* Try it
For the entries that follow, give the number of lines holding the string "golden" and nothing more.

* Study material

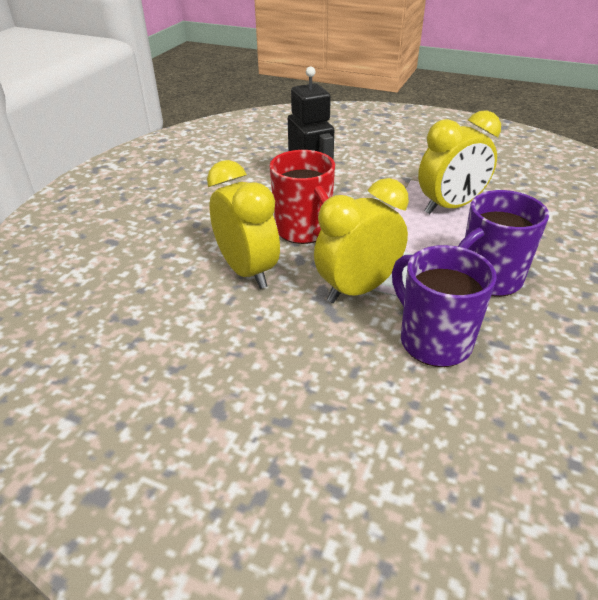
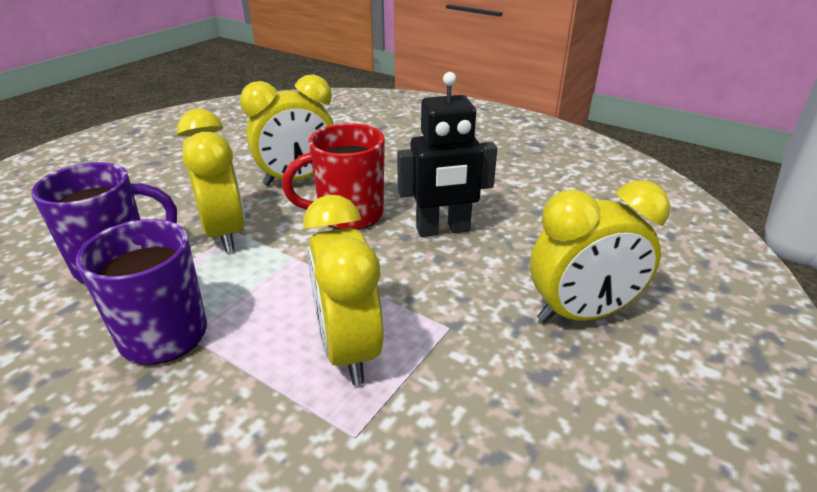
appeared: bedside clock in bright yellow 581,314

* * *

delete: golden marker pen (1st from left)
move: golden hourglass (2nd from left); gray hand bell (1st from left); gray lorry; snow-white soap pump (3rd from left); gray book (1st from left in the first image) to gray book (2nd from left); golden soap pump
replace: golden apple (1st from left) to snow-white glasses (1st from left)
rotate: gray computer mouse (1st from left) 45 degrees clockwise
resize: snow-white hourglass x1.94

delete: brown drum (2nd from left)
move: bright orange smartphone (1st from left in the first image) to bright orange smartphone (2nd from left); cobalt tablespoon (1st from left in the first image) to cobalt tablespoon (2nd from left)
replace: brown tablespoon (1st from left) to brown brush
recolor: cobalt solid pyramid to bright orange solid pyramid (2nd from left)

* Response to this exercise
3